** START **

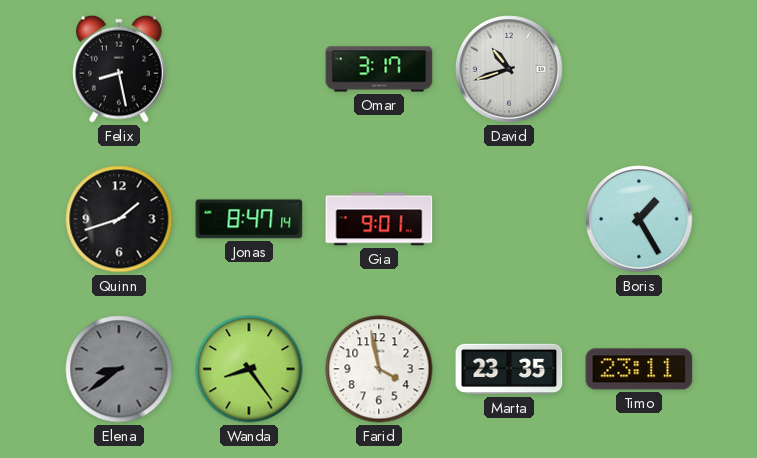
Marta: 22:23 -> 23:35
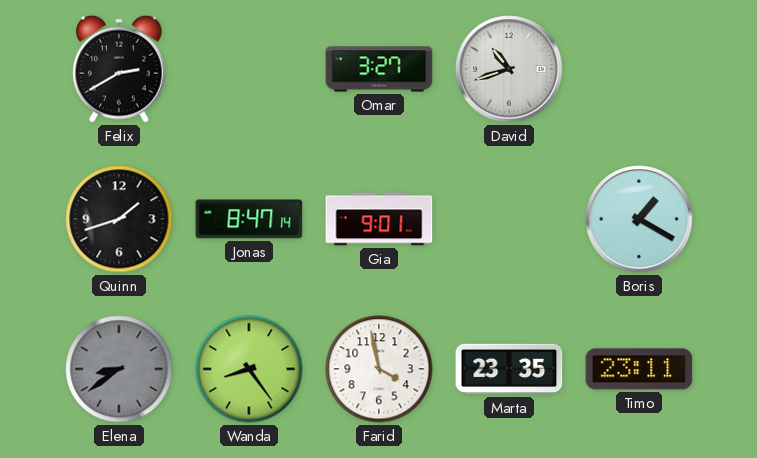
Felix: 8:28 -> 2:40
Omar: 3:17 -> 3:27
Boris: 1:25 -> 1:20
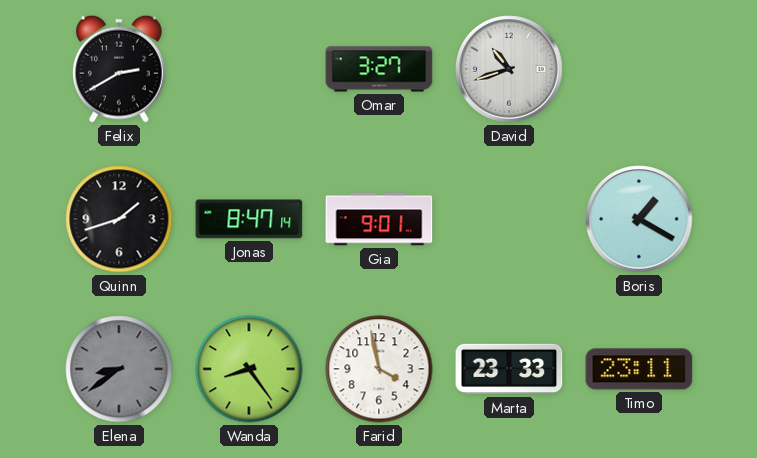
Marta: 23:35 -> 23:33
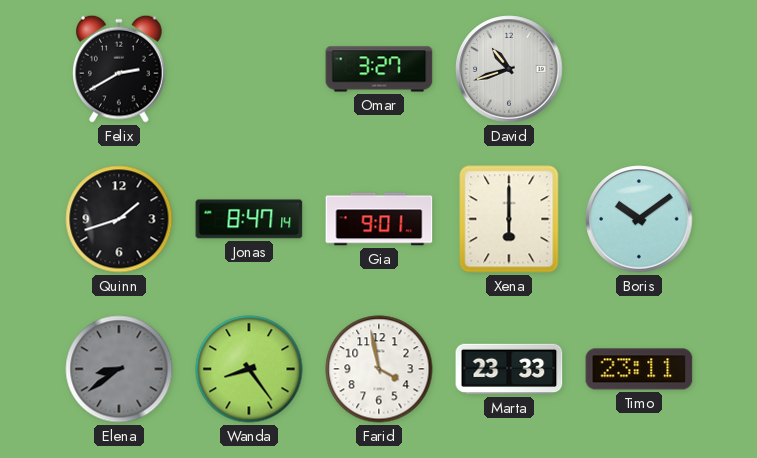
Xena: none -> 6:00
Boris: 1:20 -> 10:09
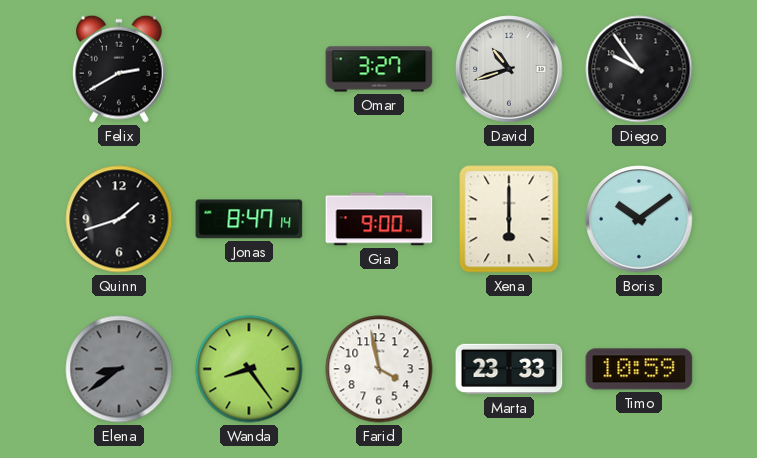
Diego: none -> 9:54
Gia: 9:01 -> 9:00
Timo: 23:11 -> 10:59
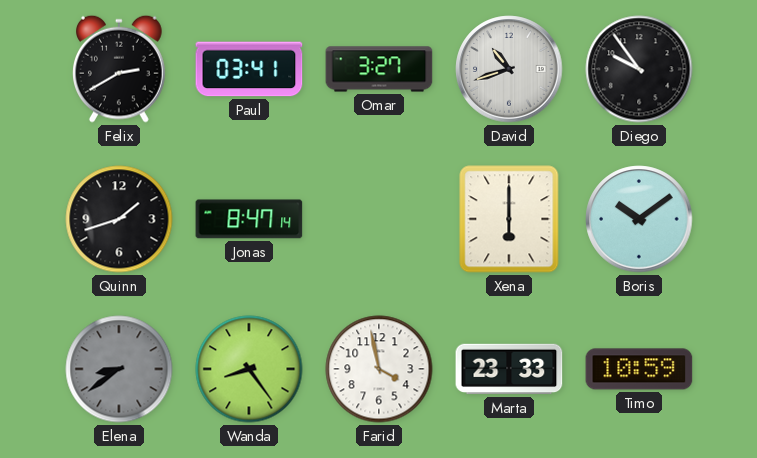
Paul: none -> 03:41
Gia: 9:00 -> none
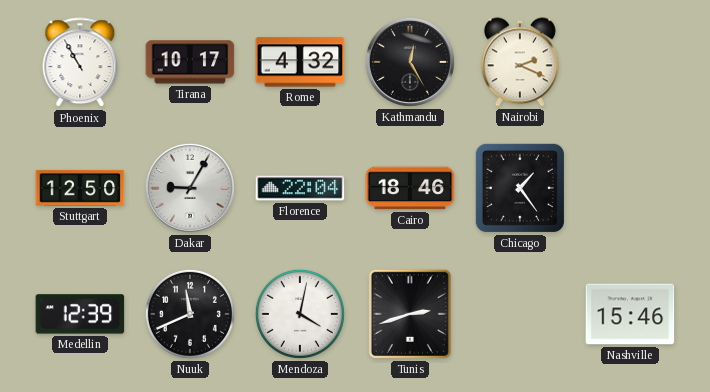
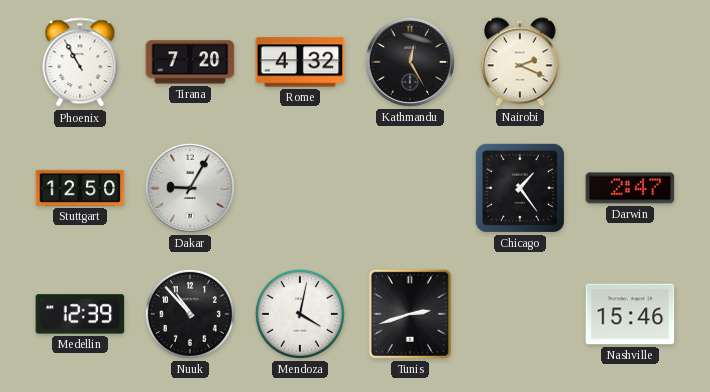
Tirana: 10:17 -> 7:20
Florence: 22:04 -> none
Cairo: 18:46 -> none
Darwin: none -> 2:47
Nuuk: 11:41 -> 10:53
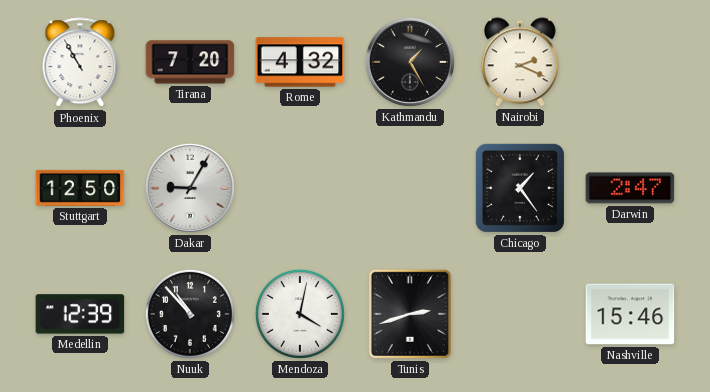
Kathmandu: 12:25 -> 1:25
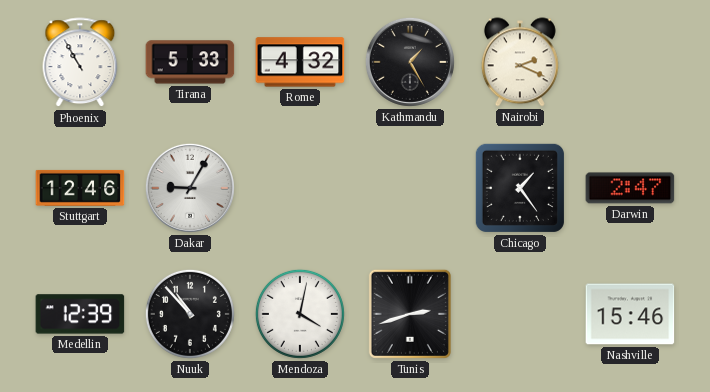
Tirana: 7:20 -> 5:33
Stuttgart: 12:50 -> 12:46
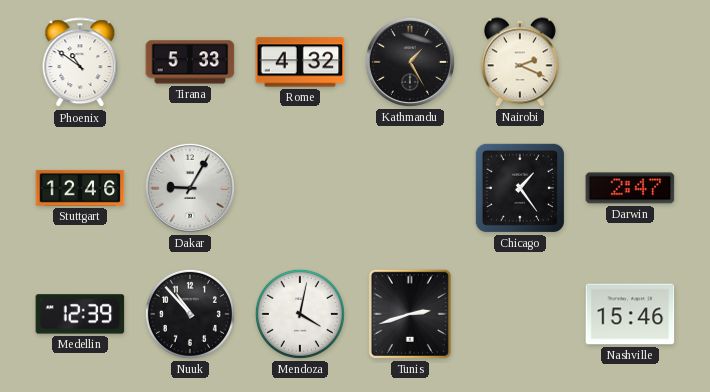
Phoenix: 10:55 -> 10:51
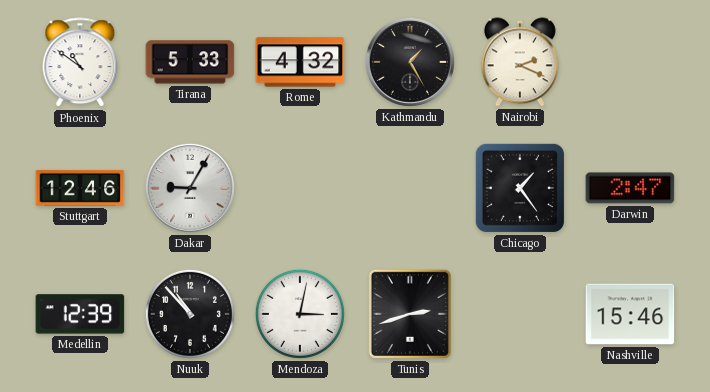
Mendoza: 4:02 -> 3:02
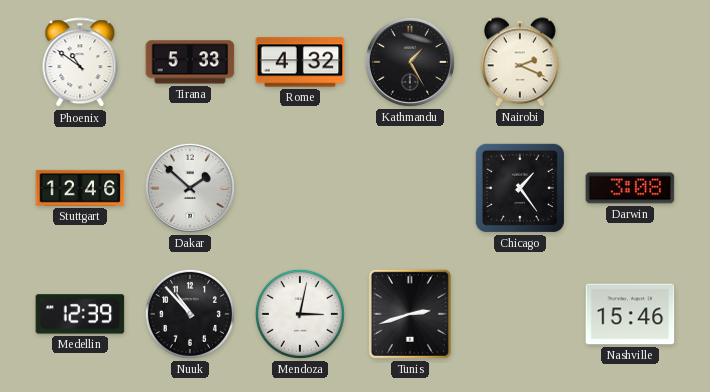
Dakar: 9:05 -> 1:52
Darwin: 2:47 -> 3:08
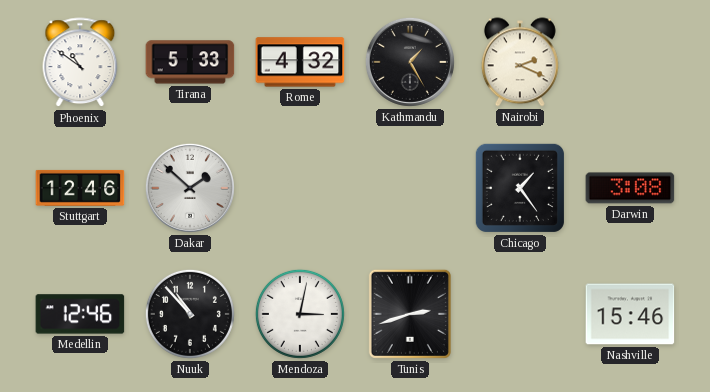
Medellin: 12:39 -> 12:46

** END **

Copy the items again word for word, beginning with the line that contains "Phoenix: 10:55 -> 10:51" and continuing through the end of the items, both ends included, with the picture lines left out of your answer.

Result
Phoenix: 10:55 -> 10:51
Mendoza: 4:02 -> 3:02
Dakar: 9:05 -> 1:52
Darwin: 2:47 -> 3:08
Medellin: 12:39 -> 12:46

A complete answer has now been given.